:: Activity ::
For this exercise, return exactly the lines of the material below that begin at the one with "Q2: PNP S8550" and stop after the one with "R1: none -> 180k (IC3/OA, IC3/OB)".

:: Data for review ::
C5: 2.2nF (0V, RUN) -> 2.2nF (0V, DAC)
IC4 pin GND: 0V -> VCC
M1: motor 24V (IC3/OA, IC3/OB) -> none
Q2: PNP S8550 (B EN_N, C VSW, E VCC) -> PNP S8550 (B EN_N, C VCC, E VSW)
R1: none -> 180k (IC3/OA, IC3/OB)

...

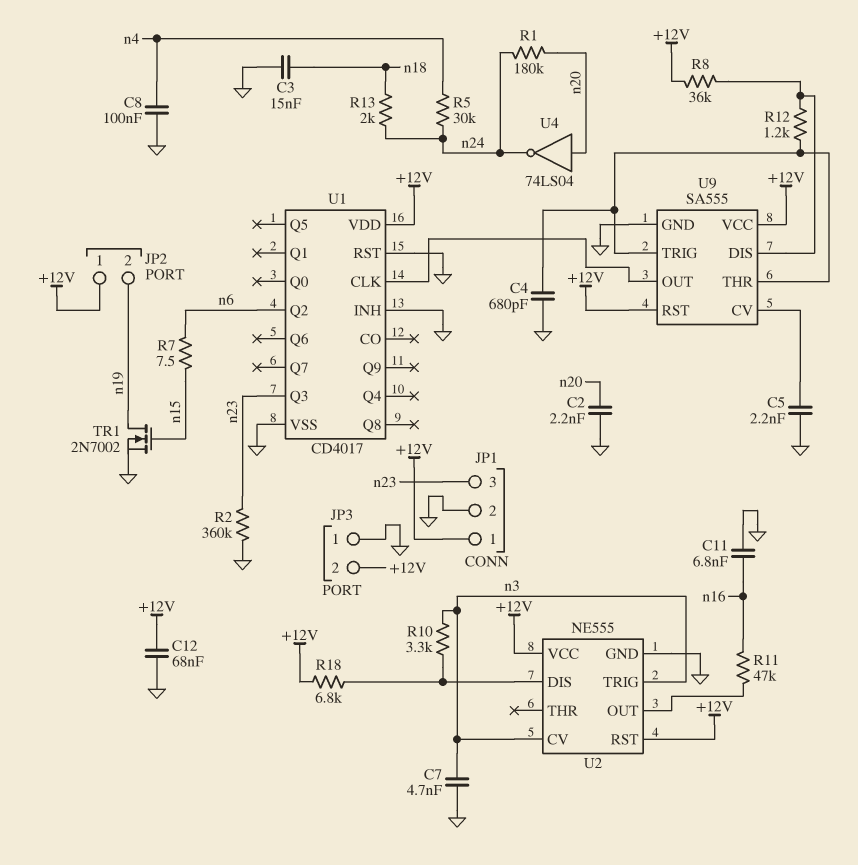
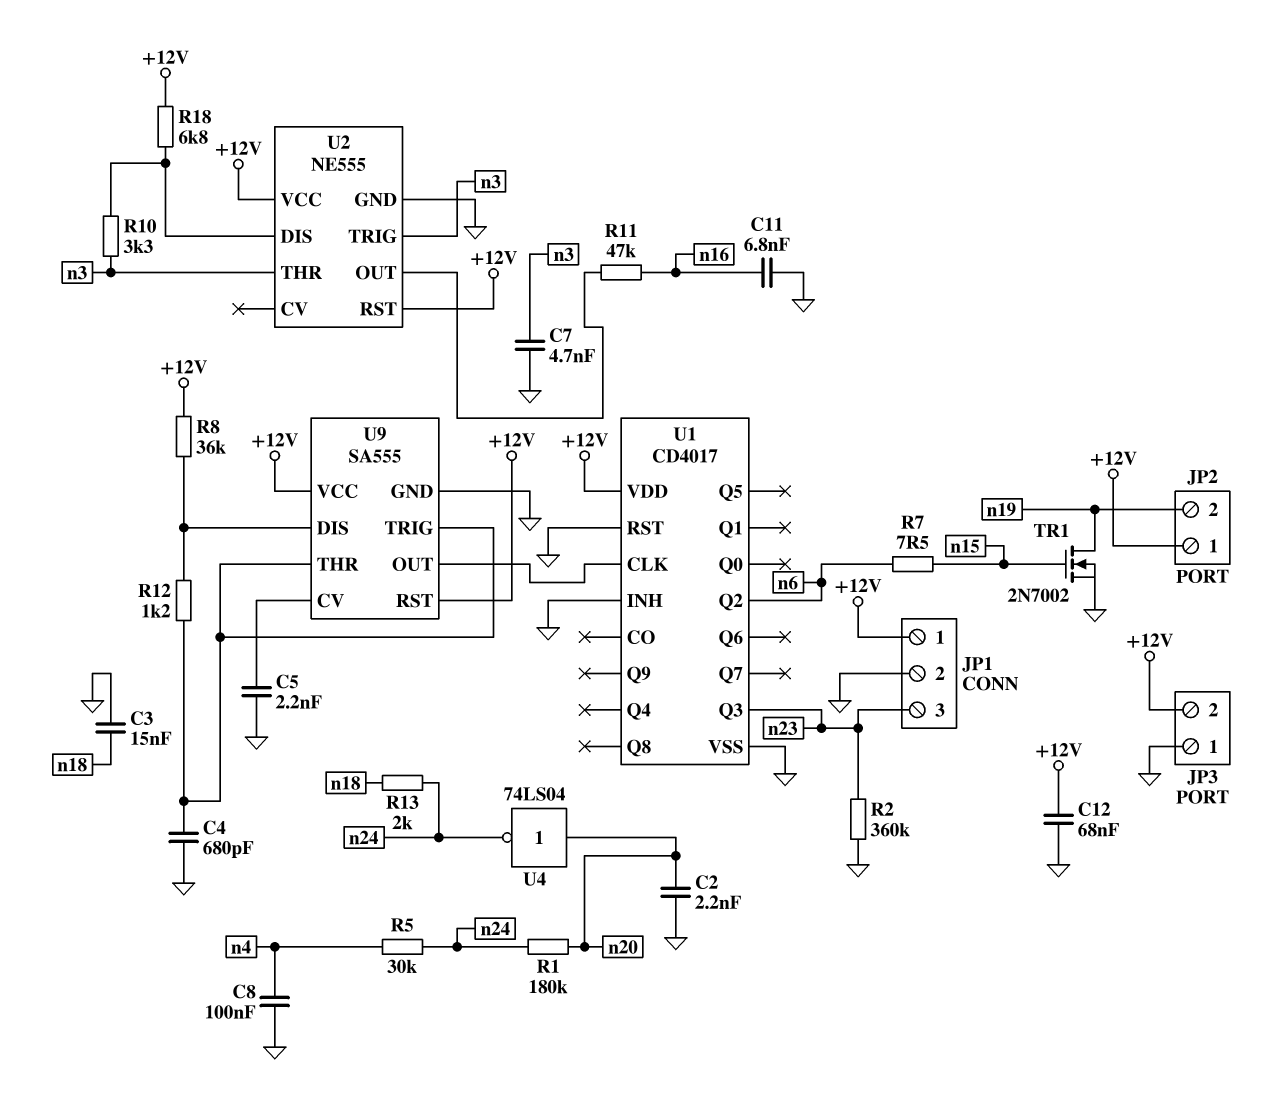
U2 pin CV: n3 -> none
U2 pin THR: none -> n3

* * *

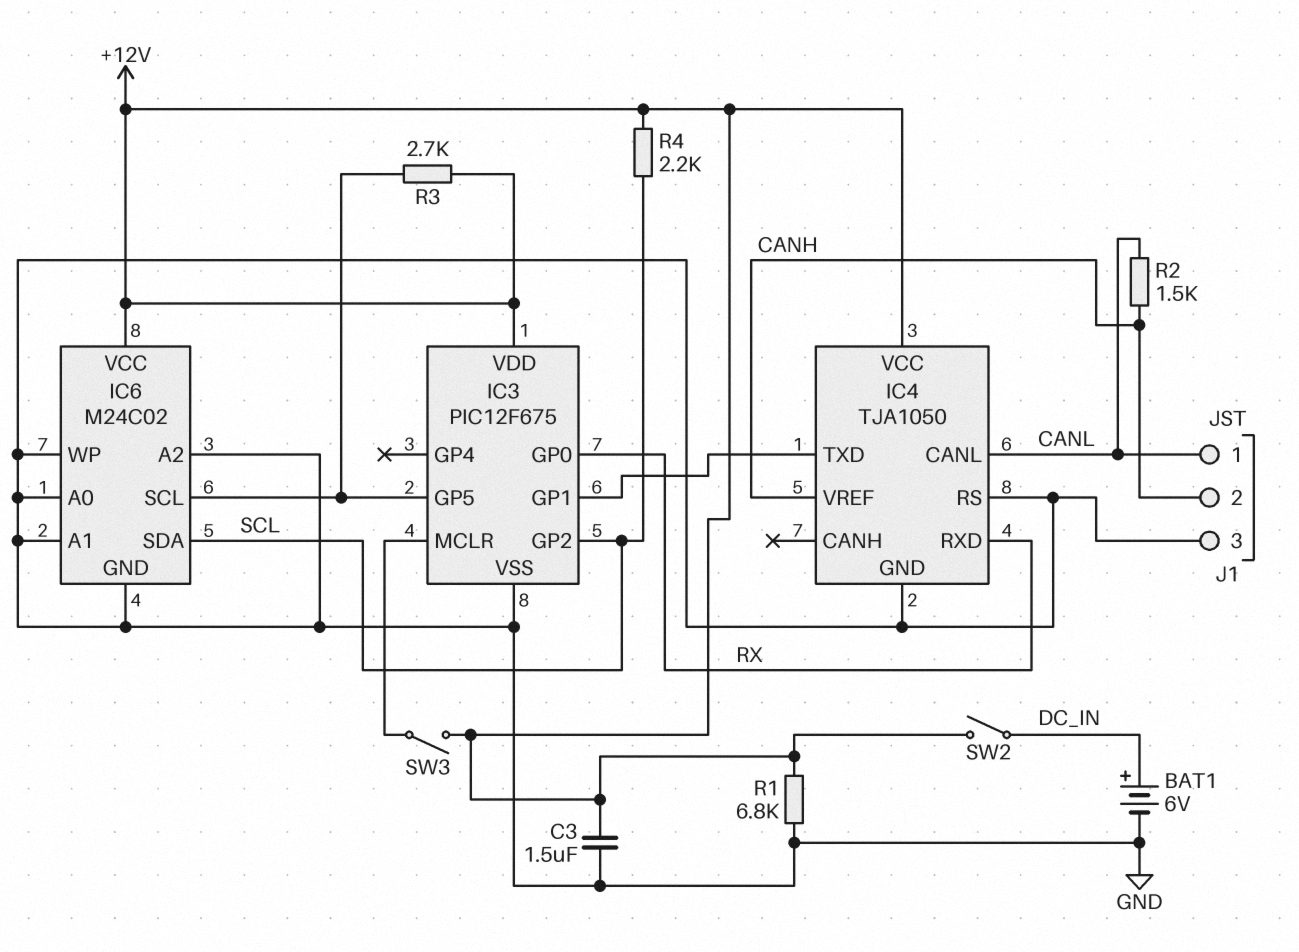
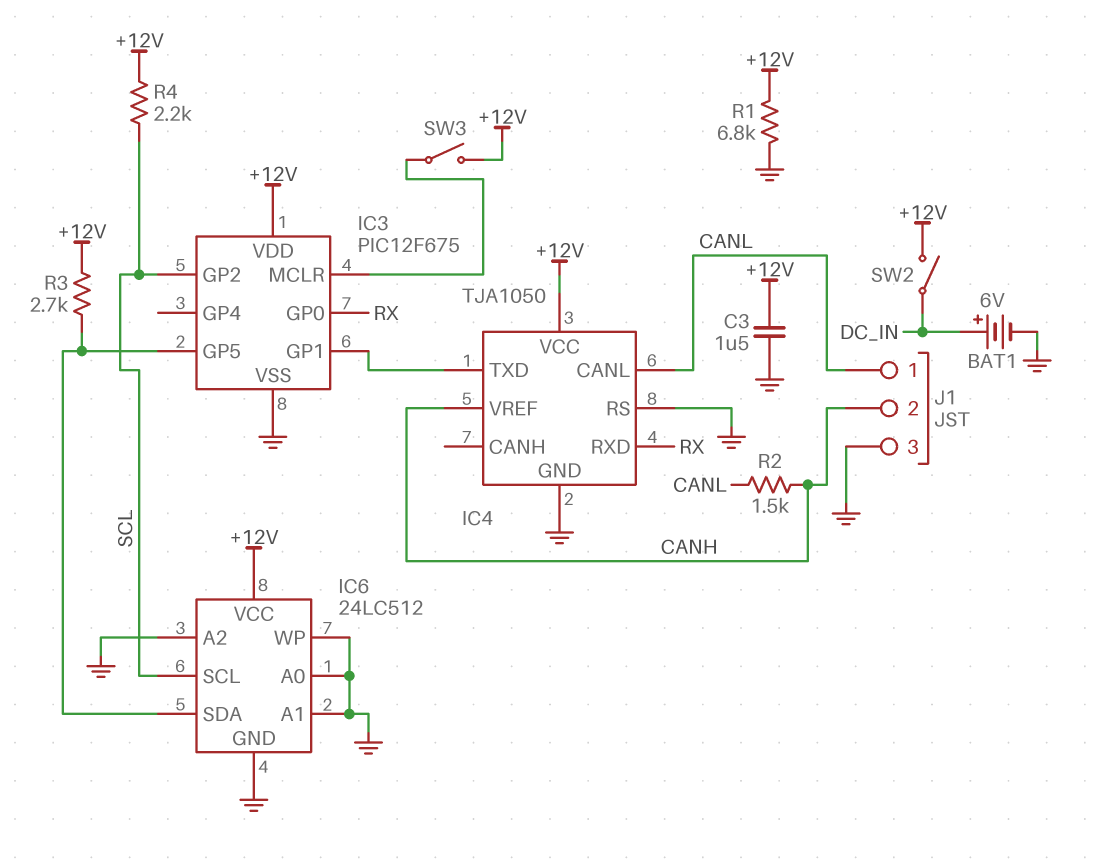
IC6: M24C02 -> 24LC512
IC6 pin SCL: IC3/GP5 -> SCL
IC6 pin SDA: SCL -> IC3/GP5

:: Exercise response ::
Q2: PNP S8550 (B EN_N, C VSW, E VCC) -> PNP S8550 (B EN_N, C VCC, E VSW)
R1: none -> 180k (IC3/OA, IC3/OB)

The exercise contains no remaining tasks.